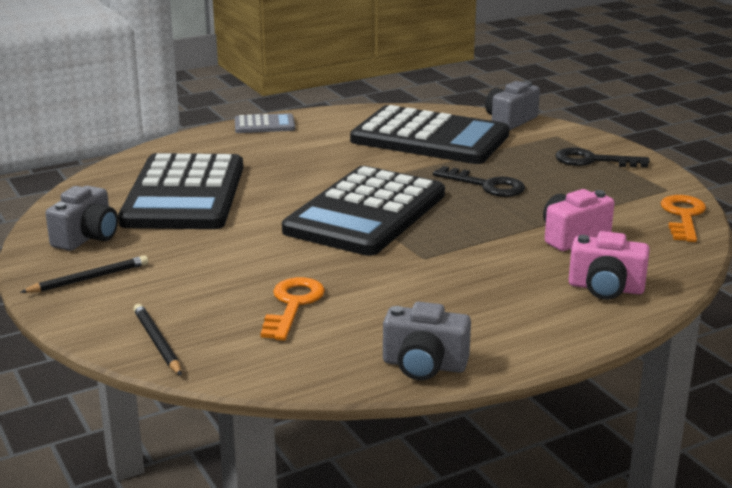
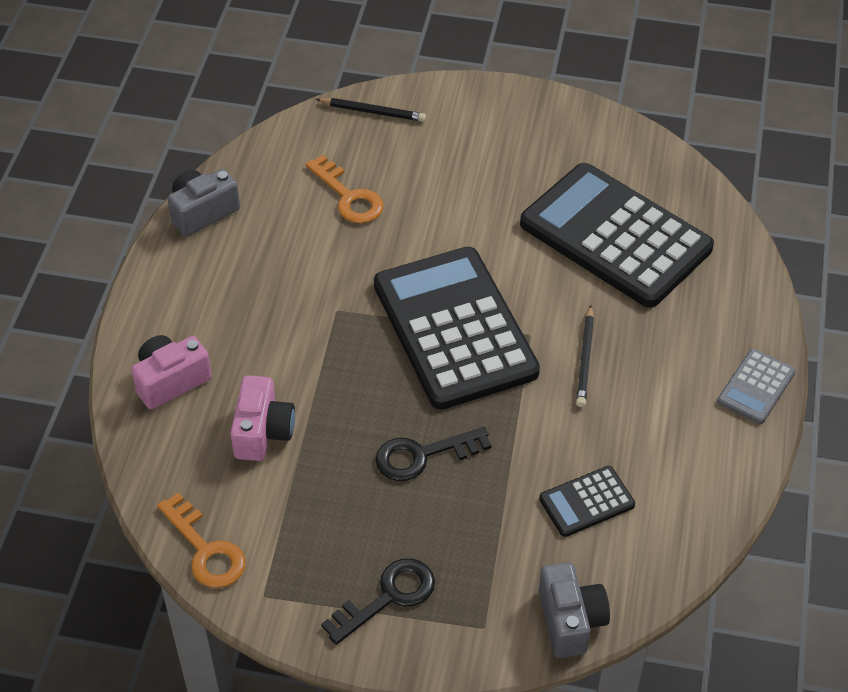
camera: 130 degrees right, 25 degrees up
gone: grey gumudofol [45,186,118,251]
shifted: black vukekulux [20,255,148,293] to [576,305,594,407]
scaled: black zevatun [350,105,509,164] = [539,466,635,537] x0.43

**ASSIGNED TASK**. Retype the listing above exactly. Pictures are not part of the copy.

**EXERCISE RESULT**.
camera: 130 degrees right, 25 degrees up
gone: grey gumudofol [45,186,118,251]
shifted: black vukekulux [20,255,148,293] to [576,305,594,407]
scaled: black zevatun [350,105,509,164] = [539,466,635,537] x0.43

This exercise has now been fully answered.